[[ Records supplied open ]]
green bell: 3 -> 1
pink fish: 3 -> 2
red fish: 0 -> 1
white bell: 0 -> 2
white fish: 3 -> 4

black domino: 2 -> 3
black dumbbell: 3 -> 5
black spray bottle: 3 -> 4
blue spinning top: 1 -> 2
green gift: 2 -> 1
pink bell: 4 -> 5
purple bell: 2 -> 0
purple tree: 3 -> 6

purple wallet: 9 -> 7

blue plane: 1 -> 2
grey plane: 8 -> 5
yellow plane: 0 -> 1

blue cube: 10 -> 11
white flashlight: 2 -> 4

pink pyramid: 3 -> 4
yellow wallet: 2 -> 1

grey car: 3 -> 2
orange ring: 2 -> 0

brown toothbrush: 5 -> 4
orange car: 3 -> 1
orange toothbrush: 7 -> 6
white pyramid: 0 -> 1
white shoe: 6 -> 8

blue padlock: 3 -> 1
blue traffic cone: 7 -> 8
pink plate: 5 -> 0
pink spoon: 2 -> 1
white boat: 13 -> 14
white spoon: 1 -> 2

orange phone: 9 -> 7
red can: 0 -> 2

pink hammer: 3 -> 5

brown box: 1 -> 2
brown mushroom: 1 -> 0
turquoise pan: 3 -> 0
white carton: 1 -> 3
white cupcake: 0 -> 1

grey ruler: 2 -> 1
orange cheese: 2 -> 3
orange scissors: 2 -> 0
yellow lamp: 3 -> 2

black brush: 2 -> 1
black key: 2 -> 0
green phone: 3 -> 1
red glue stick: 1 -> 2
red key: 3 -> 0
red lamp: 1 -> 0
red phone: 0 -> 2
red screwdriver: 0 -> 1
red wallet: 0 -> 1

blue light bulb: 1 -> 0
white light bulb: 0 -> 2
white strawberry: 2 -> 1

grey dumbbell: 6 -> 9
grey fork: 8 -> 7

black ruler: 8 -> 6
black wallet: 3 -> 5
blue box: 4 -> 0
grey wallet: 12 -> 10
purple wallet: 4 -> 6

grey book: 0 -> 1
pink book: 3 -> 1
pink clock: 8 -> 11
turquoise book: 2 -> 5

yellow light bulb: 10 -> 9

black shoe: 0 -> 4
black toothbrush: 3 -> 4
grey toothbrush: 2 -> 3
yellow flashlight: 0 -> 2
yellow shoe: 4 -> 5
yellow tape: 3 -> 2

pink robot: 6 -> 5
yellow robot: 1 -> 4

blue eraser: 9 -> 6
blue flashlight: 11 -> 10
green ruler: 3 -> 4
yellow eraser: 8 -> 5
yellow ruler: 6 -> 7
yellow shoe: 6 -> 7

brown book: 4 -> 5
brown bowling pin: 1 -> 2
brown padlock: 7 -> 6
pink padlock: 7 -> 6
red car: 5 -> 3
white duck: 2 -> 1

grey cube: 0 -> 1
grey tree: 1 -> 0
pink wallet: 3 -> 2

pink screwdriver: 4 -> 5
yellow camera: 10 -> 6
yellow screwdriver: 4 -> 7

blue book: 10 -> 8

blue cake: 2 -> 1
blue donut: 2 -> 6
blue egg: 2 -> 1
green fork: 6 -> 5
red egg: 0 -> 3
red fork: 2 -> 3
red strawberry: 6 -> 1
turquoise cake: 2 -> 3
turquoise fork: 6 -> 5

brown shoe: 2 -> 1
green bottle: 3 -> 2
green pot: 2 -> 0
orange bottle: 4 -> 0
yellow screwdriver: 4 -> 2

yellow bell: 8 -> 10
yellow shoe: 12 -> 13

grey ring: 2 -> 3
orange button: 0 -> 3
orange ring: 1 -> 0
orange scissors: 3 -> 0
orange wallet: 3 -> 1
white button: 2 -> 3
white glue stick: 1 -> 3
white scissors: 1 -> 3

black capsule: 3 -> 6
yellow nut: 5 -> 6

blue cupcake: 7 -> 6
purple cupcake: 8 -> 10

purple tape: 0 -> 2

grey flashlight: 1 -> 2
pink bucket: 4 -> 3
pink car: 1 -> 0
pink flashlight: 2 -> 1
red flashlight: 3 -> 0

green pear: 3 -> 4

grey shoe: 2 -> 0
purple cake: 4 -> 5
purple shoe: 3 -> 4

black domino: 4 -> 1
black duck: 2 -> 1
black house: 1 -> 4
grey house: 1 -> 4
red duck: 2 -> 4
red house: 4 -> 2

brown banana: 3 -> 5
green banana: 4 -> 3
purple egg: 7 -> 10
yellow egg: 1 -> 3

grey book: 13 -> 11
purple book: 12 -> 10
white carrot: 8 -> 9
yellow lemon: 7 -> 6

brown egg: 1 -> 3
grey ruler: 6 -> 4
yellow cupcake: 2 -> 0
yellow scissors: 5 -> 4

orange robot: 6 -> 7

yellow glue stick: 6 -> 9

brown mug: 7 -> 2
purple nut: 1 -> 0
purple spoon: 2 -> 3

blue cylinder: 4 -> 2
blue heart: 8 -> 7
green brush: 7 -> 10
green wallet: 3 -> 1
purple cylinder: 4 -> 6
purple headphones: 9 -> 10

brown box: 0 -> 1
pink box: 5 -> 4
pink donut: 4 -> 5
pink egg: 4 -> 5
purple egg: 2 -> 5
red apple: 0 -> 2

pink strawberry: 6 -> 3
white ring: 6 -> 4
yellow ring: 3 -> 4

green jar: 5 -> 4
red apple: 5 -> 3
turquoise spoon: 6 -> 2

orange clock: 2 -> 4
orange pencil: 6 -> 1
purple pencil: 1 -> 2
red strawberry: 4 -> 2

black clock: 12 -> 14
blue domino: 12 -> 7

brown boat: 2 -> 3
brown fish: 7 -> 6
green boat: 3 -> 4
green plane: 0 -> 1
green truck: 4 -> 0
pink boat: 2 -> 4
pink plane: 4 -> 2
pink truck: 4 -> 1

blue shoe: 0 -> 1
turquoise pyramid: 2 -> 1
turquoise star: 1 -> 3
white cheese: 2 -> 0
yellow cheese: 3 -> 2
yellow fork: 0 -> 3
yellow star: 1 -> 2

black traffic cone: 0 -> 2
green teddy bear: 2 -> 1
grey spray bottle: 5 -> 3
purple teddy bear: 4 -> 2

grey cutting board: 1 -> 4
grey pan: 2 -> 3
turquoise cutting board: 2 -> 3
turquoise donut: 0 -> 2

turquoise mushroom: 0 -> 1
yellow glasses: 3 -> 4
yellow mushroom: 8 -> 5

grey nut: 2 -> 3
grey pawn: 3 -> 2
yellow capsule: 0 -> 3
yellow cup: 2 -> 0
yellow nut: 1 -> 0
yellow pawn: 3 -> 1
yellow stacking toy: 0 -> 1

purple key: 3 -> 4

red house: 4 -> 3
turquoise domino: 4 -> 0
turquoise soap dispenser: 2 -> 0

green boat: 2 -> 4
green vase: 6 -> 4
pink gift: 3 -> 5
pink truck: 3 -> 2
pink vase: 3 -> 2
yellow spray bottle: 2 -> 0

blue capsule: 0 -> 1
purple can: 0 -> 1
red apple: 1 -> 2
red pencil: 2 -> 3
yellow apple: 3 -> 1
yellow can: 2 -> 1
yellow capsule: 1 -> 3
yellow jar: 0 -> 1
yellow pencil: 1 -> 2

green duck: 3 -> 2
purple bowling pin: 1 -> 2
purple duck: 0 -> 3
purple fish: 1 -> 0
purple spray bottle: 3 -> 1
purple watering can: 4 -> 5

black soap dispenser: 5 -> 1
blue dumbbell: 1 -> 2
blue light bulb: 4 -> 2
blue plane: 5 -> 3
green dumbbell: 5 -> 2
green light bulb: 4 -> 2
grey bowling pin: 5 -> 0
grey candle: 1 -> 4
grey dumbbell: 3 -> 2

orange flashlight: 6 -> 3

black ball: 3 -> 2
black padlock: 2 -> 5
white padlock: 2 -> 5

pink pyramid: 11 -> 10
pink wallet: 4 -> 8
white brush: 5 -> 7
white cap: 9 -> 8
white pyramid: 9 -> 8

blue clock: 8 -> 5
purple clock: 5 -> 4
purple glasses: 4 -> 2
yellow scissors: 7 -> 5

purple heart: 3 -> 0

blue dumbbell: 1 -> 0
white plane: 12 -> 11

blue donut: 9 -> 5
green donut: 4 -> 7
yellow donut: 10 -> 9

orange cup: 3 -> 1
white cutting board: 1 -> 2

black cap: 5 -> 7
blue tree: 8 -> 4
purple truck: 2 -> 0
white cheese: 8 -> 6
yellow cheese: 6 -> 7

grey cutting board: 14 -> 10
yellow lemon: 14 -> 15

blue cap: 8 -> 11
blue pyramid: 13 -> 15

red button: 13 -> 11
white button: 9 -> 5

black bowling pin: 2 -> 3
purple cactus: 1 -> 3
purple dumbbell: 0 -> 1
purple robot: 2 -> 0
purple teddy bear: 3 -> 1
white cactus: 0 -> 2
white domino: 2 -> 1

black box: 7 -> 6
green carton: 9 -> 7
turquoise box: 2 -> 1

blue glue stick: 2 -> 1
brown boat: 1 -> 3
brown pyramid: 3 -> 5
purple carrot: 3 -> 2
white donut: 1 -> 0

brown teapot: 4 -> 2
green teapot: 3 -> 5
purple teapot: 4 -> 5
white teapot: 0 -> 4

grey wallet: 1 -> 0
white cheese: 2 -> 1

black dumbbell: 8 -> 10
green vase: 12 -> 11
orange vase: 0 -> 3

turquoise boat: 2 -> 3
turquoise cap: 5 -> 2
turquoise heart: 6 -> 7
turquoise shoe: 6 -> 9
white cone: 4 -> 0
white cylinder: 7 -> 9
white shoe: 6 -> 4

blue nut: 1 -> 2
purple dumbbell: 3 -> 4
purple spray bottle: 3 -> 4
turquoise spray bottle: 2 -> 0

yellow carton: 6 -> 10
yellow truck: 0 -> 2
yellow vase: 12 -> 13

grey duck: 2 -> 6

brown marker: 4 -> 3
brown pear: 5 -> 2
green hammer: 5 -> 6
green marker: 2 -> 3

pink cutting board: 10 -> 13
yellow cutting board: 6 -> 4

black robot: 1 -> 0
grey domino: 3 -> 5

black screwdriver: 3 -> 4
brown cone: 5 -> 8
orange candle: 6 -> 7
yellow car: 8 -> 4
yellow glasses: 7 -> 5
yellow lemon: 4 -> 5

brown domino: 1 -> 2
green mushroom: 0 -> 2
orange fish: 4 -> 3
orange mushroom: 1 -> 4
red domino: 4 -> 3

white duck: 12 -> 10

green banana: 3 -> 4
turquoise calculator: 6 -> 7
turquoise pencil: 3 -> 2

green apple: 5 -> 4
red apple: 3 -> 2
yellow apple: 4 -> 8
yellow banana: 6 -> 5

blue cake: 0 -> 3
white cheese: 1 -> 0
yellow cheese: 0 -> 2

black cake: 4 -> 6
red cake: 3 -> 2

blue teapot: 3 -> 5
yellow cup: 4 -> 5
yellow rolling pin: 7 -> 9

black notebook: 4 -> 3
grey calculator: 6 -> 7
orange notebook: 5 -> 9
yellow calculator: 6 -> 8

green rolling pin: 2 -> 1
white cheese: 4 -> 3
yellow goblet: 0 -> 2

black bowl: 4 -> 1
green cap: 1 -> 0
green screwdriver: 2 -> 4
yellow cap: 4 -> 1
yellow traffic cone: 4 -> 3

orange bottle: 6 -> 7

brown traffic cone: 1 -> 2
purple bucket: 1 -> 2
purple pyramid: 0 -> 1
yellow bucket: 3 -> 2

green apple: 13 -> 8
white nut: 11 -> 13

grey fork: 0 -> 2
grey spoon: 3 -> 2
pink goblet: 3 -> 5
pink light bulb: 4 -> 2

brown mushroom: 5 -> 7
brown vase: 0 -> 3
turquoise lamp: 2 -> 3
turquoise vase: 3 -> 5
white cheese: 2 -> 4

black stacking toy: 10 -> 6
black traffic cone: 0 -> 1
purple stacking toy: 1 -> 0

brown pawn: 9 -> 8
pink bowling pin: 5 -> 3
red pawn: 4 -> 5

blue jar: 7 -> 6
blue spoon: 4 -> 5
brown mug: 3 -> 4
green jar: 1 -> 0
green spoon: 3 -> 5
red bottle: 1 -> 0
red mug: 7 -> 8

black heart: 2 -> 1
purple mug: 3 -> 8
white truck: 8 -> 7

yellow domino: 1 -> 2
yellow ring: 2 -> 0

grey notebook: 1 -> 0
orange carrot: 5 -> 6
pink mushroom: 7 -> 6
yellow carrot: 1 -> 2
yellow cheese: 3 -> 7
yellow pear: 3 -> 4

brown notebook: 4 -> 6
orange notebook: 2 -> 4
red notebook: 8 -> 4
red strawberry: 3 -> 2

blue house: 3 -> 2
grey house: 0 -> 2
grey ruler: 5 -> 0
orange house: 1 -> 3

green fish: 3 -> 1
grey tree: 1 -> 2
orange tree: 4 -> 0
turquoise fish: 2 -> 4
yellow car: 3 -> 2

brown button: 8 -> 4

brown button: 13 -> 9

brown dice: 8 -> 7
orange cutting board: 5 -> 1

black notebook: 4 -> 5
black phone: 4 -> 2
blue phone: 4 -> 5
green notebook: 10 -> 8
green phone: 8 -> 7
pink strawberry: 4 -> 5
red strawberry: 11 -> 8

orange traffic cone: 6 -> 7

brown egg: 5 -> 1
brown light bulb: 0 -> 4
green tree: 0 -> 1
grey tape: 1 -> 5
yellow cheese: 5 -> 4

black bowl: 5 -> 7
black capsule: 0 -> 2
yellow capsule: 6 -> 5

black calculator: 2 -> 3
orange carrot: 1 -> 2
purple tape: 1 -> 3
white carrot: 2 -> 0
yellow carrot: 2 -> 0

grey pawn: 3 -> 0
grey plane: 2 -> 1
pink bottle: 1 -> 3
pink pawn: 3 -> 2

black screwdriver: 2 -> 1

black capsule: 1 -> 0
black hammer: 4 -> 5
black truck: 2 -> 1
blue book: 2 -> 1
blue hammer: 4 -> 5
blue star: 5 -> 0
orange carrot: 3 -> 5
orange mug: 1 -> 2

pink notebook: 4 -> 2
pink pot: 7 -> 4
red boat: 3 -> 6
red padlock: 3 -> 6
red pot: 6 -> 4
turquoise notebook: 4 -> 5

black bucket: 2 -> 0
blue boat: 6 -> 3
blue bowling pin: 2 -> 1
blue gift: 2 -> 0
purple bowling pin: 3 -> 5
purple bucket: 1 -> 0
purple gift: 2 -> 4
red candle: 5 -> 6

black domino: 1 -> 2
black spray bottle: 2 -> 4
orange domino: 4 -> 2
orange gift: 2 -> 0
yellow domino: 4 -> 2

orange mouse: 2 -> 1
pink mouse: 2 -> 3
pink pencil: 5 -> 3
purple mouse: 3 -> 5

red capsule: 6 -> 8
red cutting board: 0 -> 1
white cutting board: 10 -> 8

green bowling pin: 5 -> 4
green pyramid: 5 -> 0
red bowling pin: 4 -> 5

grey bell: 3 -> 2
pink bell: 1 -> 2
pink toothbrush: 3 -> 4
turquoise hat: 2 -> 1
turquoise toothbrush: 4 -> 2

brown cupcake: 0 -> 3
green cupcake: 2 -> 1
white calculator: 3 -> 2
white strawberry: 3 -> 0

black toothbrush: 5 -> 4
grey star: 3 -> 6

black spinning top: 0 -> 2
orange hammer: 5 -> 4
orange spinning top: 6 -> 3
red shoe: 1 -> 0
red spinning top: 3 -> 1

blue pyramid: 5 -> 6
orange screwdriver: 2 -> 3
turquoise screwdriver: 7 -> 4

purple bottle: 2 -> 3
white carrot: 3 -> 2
[[ Records supplied closed ]]
• [Brief]
Take from the listing above each line that contains the string "gift".

• [Output of the task]
green gift: 2 -> 1
pink gift: 3 -> 5
blue gift: 2 -> 0
purple gift: 2 -> 4
orange gift: 2 -> 0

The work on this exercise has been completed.